§ Exercise
Only the lines with the string "plate" are needed; return each of them from the entries below.

§ Given information
=== Begin Enclosure ===
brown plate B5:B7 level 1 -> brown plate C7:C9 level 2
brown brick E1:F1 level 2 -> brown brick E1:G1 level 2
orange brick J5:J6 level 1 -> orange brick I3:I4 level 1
=== End Enclosure ===
=== Begin Enclosure ===
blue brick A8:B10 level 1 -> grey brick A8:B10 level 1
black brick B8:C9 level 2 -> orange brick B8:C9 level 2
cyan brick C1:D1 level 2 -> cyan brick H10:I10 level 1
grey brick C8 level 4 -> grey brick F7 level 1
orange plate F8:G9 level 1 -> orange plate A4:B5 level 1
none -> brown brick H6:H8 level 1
=== End Enclosure ===
=== Begin Enclosure ===
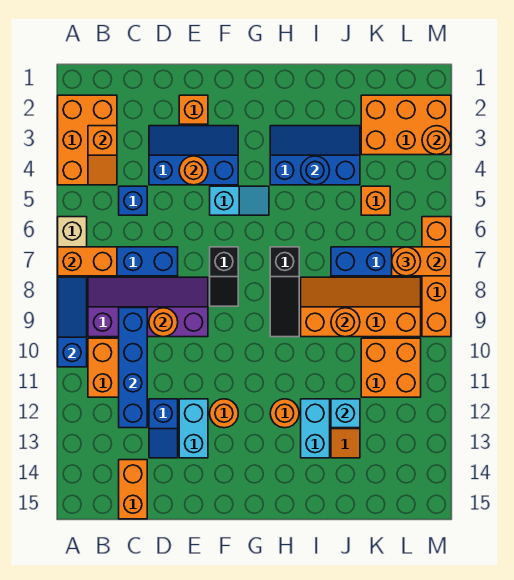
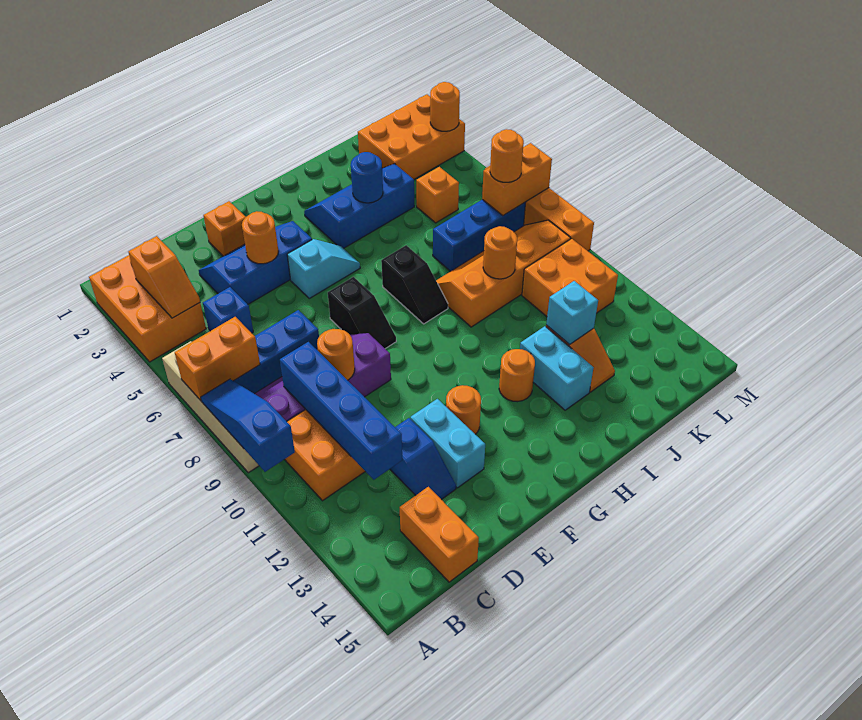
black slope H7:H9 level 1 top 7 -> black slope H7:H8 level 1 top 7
=== End Enclosure ===
§ Exercise result
brown plate B5:B7 level 1 -> brown plate C7:C9 level 2
orange plate F8:G9 level 1 -> orange plate A4:B5 level 1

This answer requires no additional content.